* GOAL OF THE EXERCISE: Output every line below exactly, please, omitting pictures.

* RECORDS SUPPLIED:
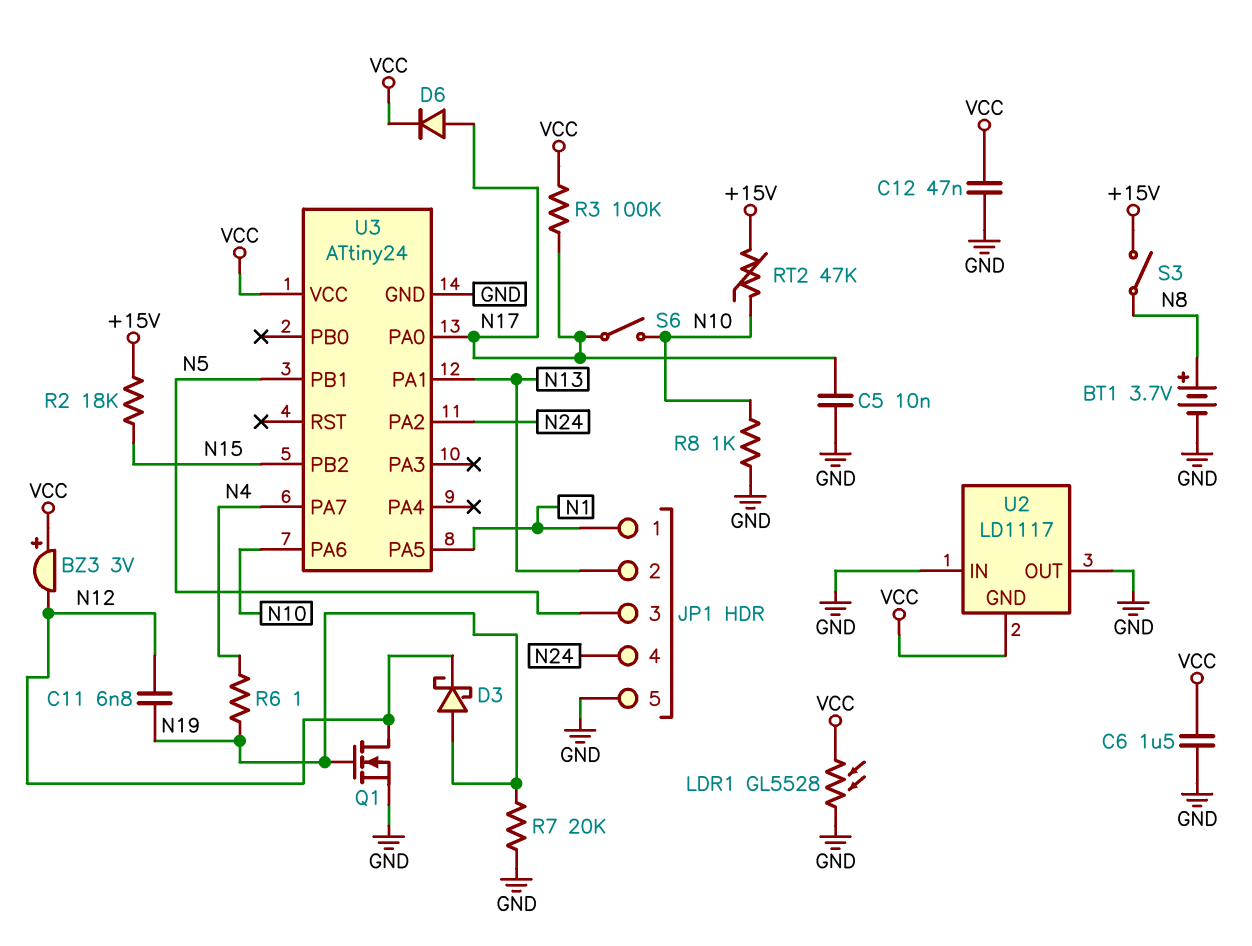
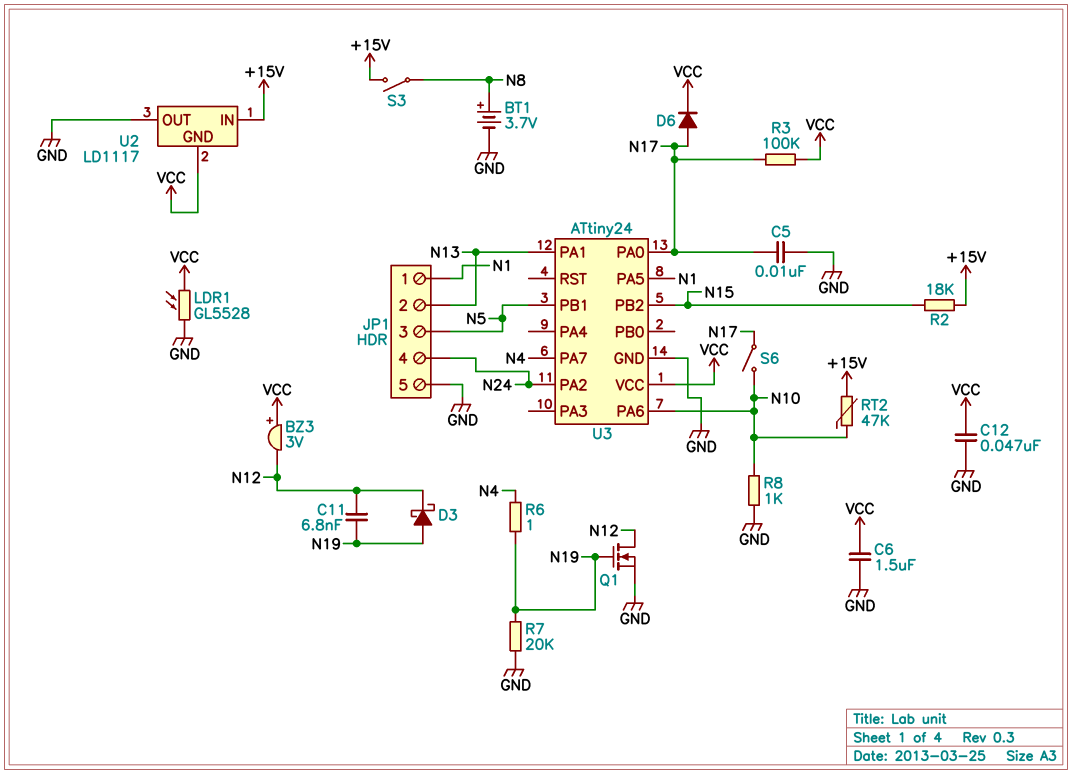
U2 pin IN: GND -> +15V

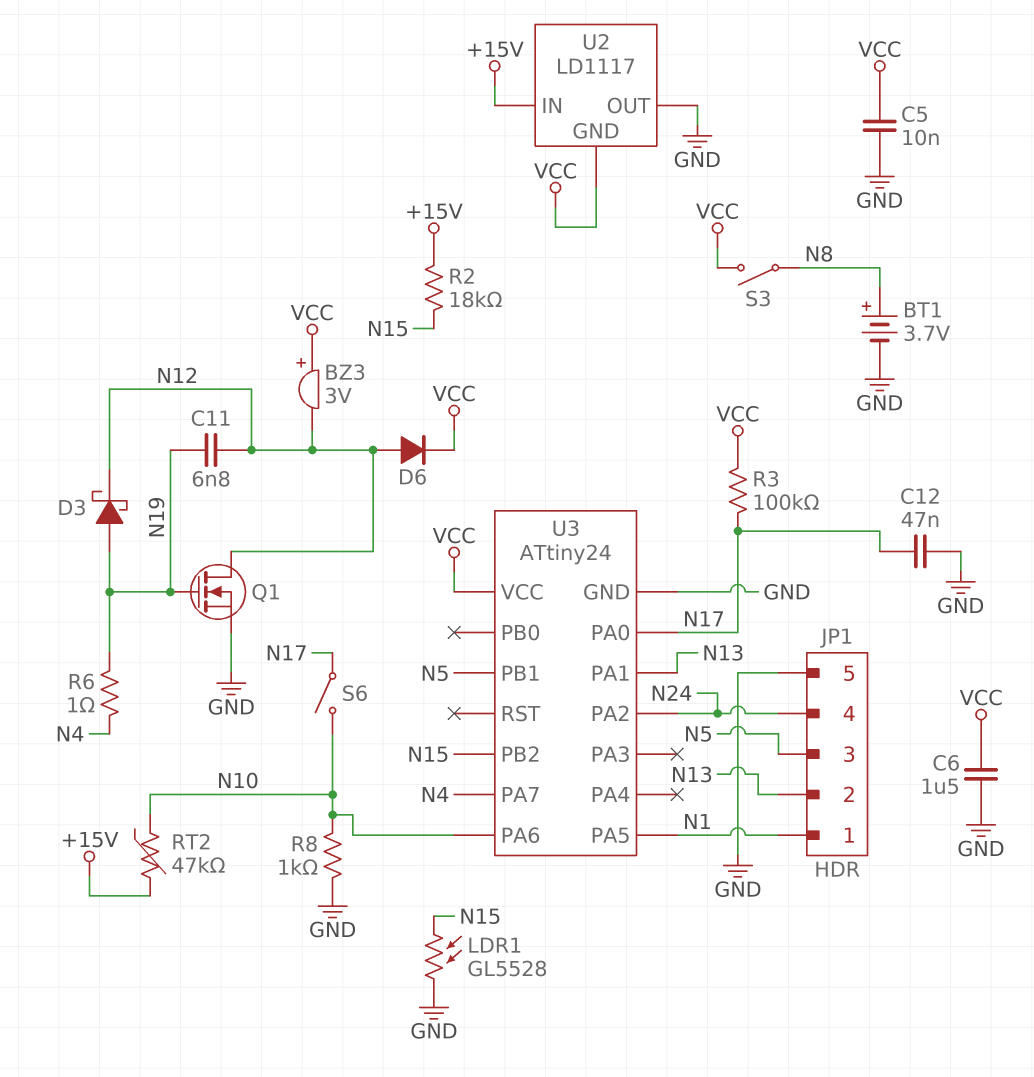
C5: 10nF (GND, N17) -> 10nF (GND, VCC)
C12: 47nF (GND, VCC) -> 47nF (GND, N17)
D6: diode (A N17, K VCC) -> diode (A N12, K VCC)
LDR1: GL5528 (GND, VCC) -> GL5528 (GND, N15)
R7: 20k (GND, N19) -> none
S3: switch (+15V, N8) -> switch (N8, VCC)

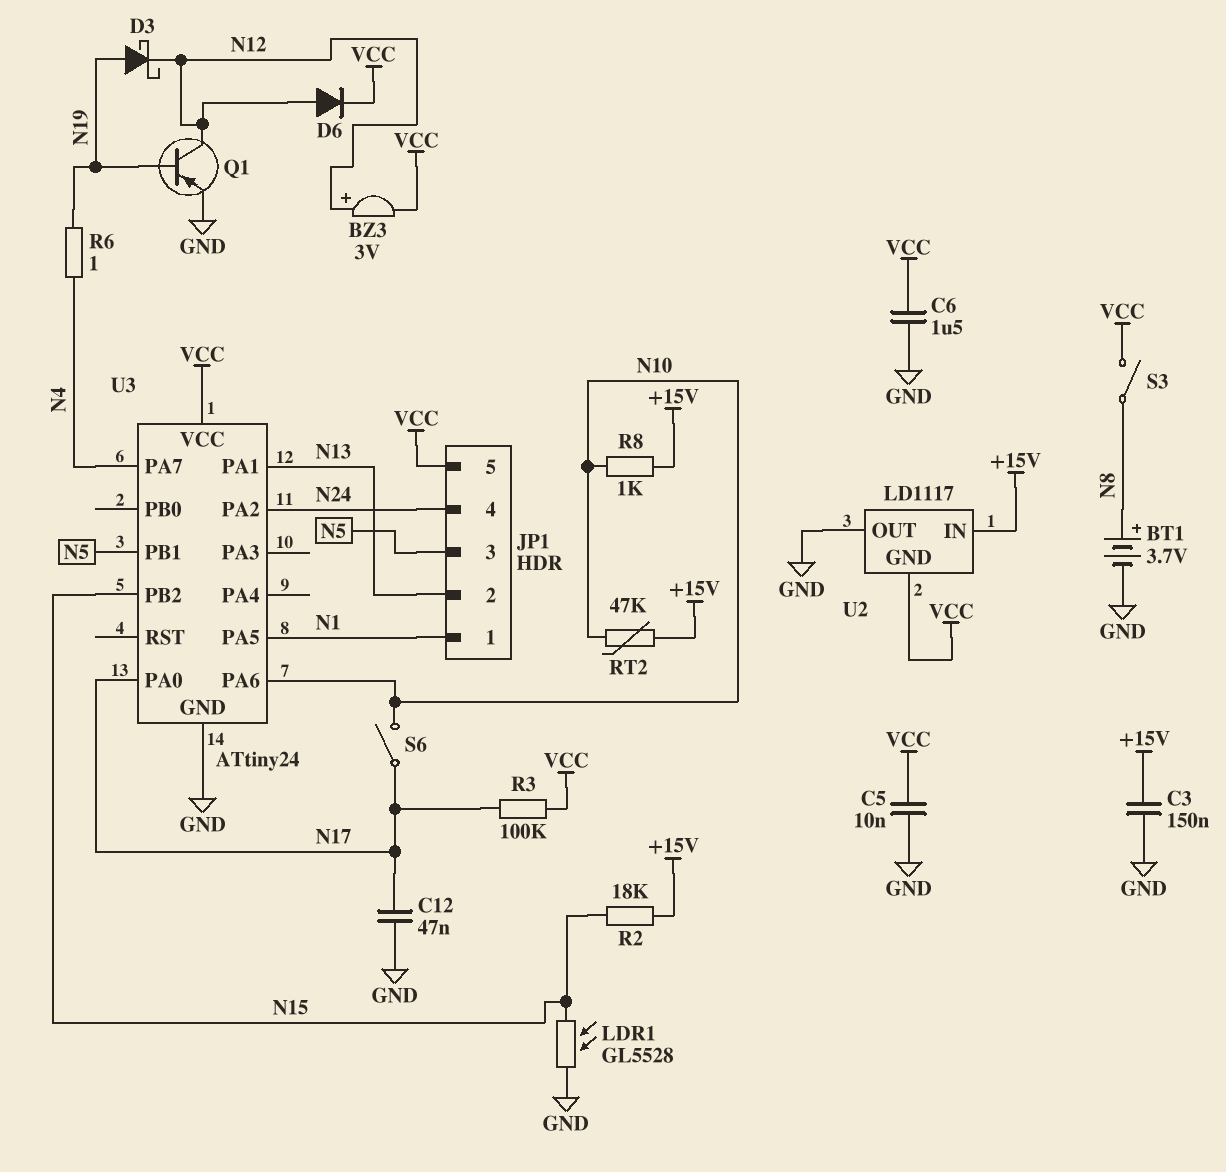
BZ3: buzzer 3V (plus VCC, minus N12) -> buzzer 3V (plus N12, minus VCC)
C3: none -> 150nF (+15V, GND)
C11: 6.8nF (N12, N19) -> none
JP1 pin 5: GND -> VCC
Q1: NMOS (G N19, D N12, S GND) -> PNP (B N19, C N12, E GND)
R8: 1k (GND, N10) -> 1k (+15V, N10)

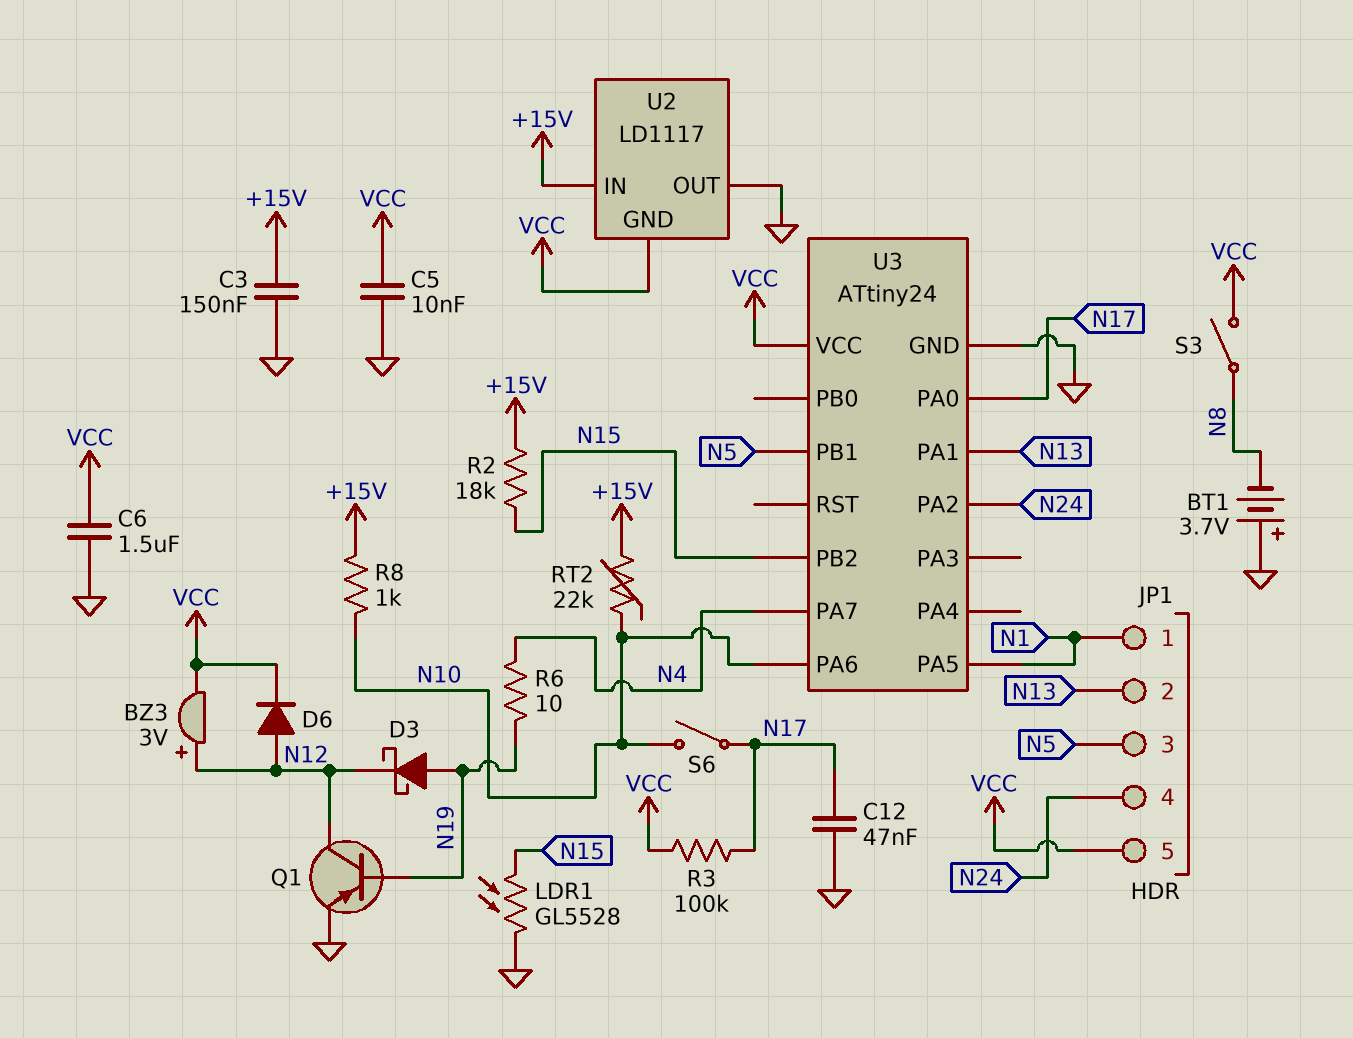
BT1: 3.7V (plus N8, minus GND) -> 3.7V (plus GND, minus N8)
R6: 1 (N4, N19) -> 10 (N4, N19)
RT2: 47k (+15V, N10) -> 22k (+15V, N10)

* YOUR SOLUTION:
U2 pin IN: GND -> +15V

C5: 10nF (GND, N17) -> 10nF (GND, VCC)
C12: 47nF (GND, VCC) -> 47nF (GND, N17)
D6: diode (A N17, K VCC) -> diode (A N12, K VCC)
LDR1: GL5528 (GND, VCC) -> GL5528 (GND, N15)
R7: 20k (GND, N19) -> none
S3: switch (+15V, N8) -> switch (N8, VCC)

BZ3: buzzer 3V (plus VCC, minus N12) -> buzzer 3V (plus N12, minus VCC)
C3: none -> 150nF (+15V, GND)
C11: 6.8nF (N12, N19) -> none
JP1 pin 5: GND -> VCC
Q1: NMOS (G N19, D N12, S GND) -> PNP (B N19, C N12, E GND)
R8: 1k (GND, N10) -> 1k (+15V, N10)

BT1: 3.7V (plus N8, minus GND) -> 3.7V (plus GND, minus N8)
R6: 1 (N4, N19) -> 10 (N4, N19)
RT2: 47k (+15V, N10) -> 22k (+15V, N10)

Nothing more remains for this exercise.